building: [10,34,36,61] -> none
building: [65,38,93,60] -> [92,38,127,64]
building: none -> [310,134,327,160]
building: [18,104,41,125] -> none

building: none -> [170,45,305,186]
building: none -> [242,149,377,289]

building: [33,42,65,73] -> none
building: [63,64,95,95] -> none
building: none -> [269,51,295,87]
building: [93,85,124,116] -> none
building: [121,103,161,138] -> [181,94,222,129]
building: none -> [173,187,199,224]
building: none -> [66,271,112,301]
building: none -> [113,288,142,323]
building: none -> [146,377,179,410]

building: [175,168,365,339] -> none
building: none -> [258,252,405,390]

········

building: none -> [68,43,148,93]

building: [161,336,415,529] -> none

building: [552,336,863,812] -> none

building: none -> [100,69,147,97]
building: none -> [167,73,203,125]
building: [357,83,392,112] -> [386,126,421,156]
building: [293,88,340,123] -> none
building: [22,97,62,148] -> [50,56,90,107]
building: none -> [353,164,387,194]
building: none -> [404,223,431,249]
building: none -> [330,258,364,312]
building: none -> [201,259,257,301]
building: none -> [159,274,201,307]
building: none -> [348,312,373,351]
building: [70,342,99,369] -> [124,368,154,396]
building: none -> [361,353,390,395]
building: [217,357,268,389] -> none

········

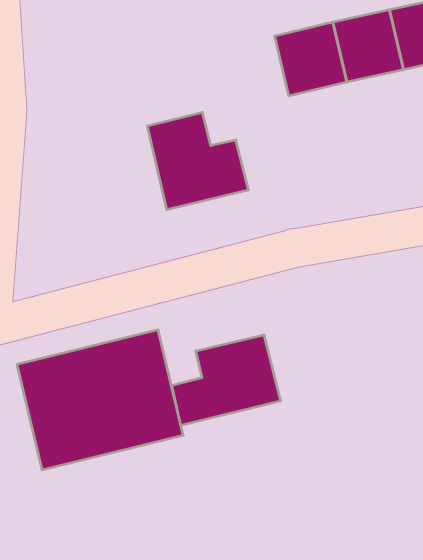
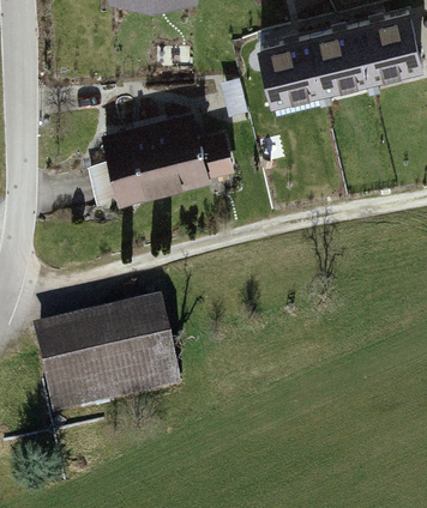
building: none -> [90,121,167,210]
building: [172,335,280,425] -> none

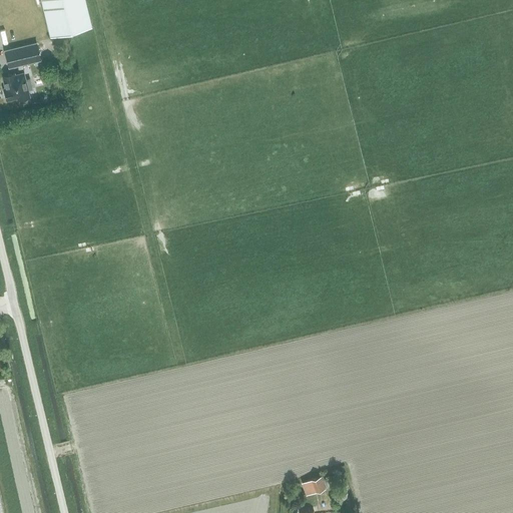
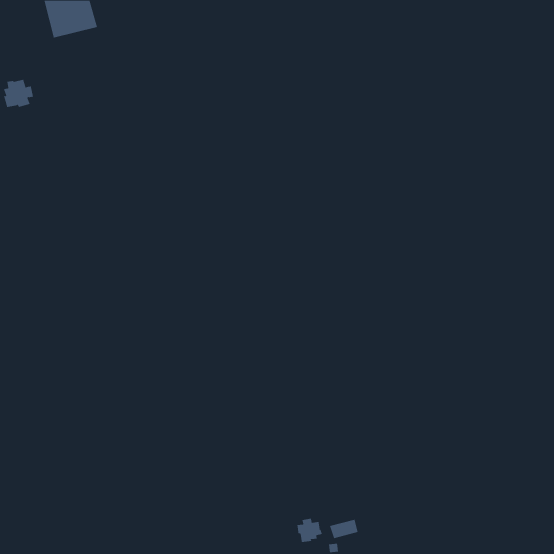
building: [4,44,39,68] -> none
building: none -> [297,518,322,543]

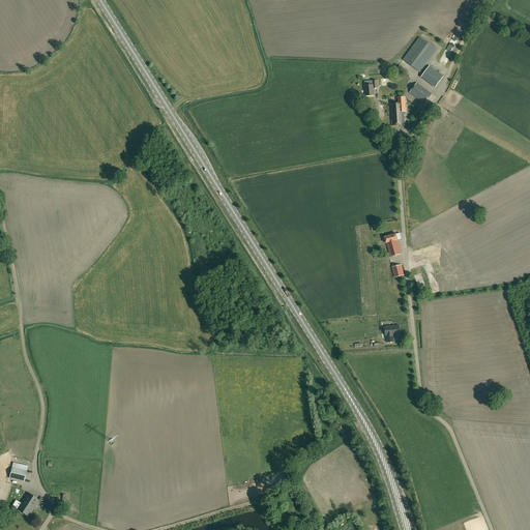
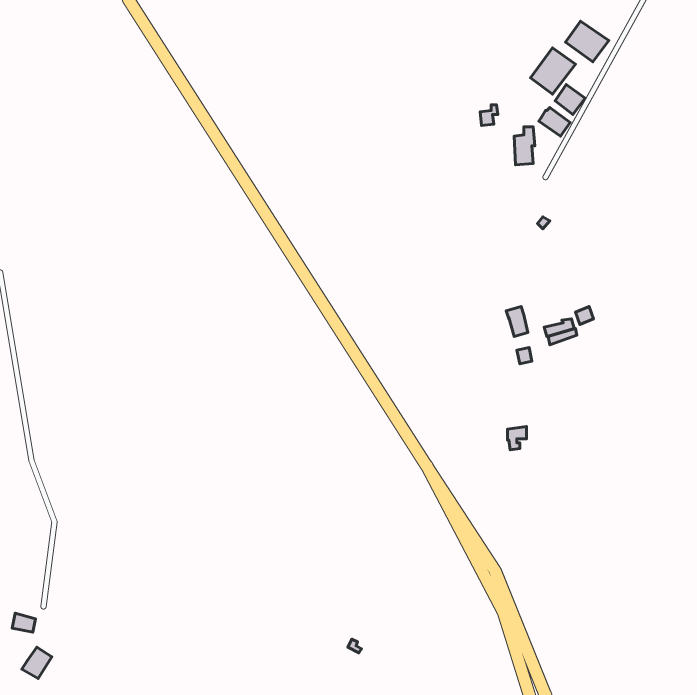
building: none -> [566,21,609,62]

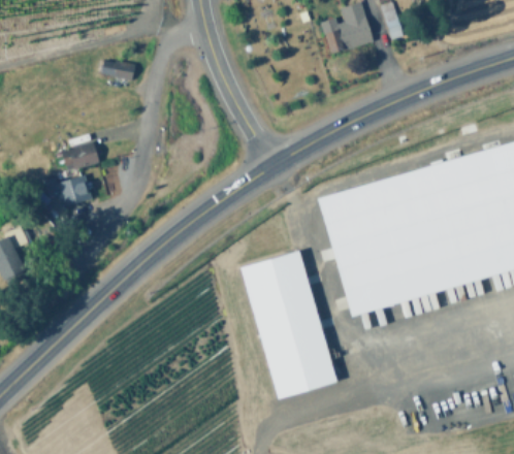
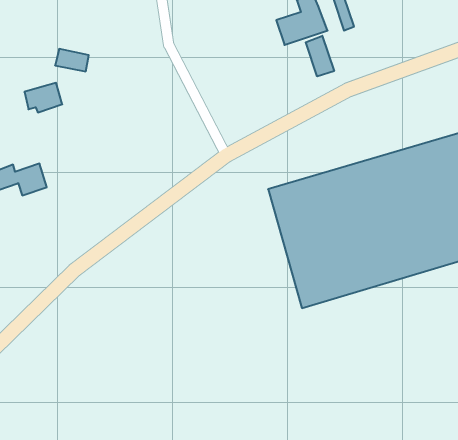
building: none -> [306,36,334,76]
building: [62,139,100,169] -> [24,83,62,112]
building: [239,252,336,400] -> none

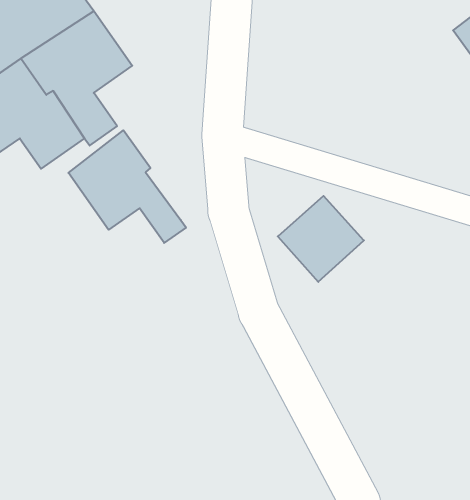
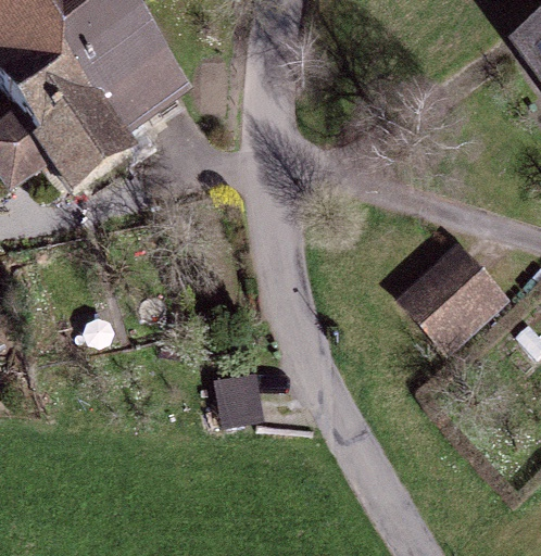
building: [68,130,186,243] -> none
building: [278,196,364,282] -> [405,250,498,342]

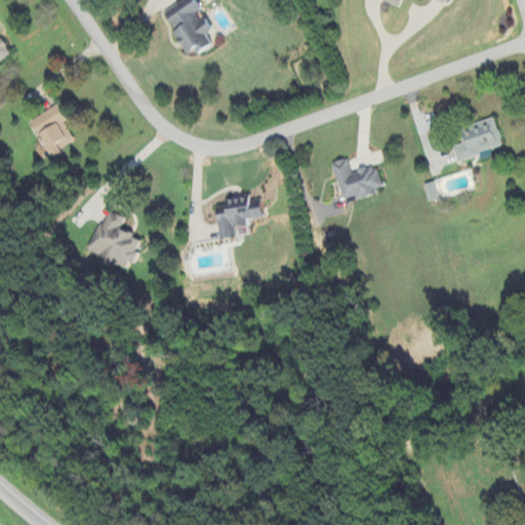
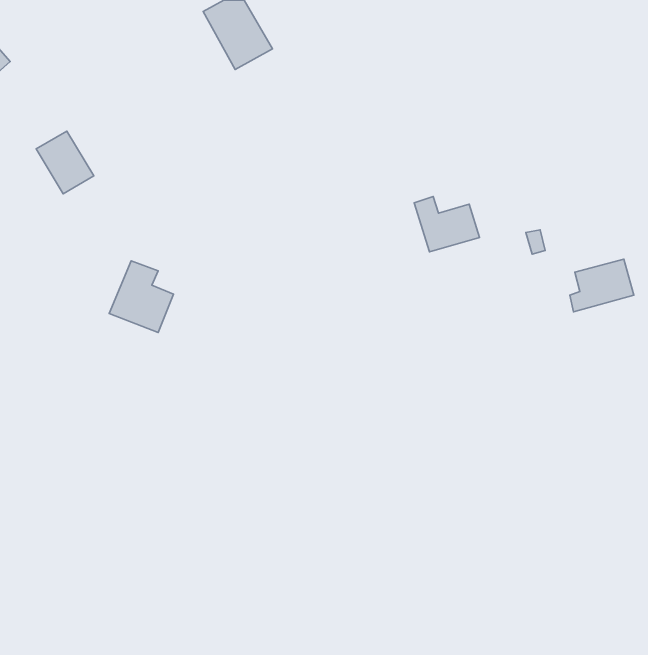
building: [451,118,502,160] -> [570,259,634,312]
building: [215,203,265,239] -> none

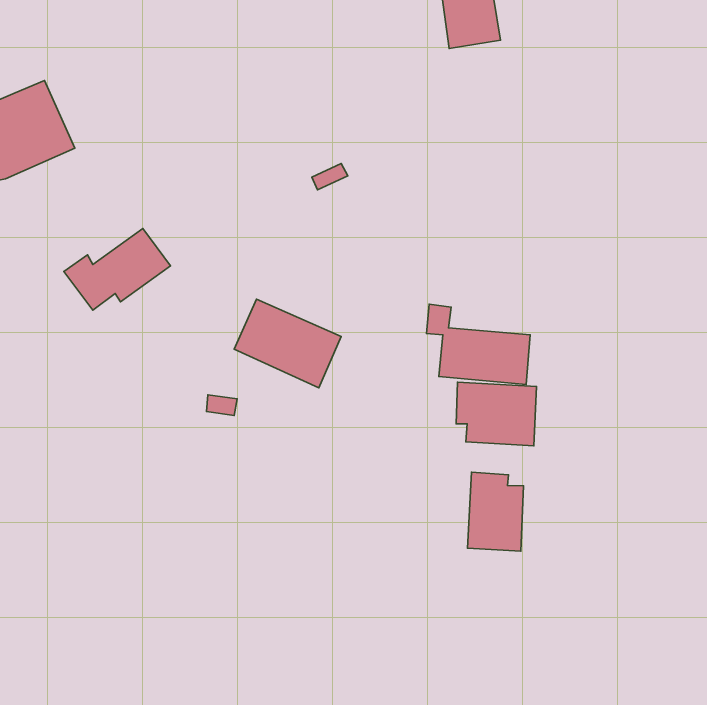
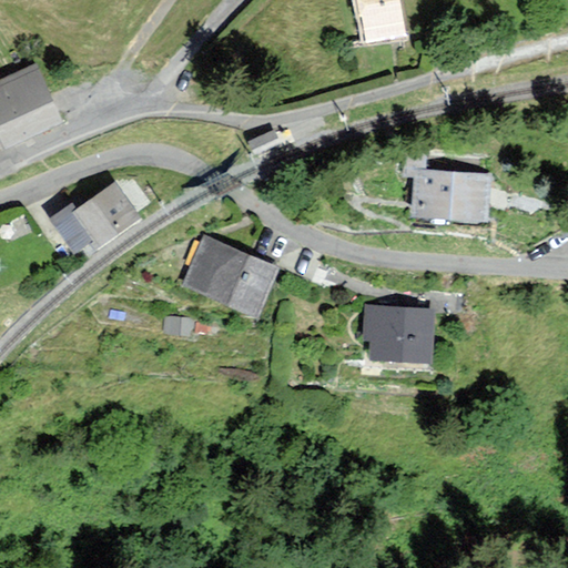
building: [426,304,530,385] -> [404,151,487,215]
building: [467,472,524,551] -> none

········

=== WORK ORDER ===
Within the listing above, write out the stretch from the line with "building: [68,130,186,243] -> none" through the line with "building: [467,472,524,551] -> none" exactly. Any pictures are to be left out.

=== COMPLETED TASK ===
building: [68,130,186,243] -> none
building: [278,196,364,282] -> [405,250,498,342]

building: [451,118,502,160] -> [570,259,634,312]
building: [215,203,265,239] -> none

building: [426,304,530,385] -> [404,151,487,215]
building: [467,472,524,551] -> none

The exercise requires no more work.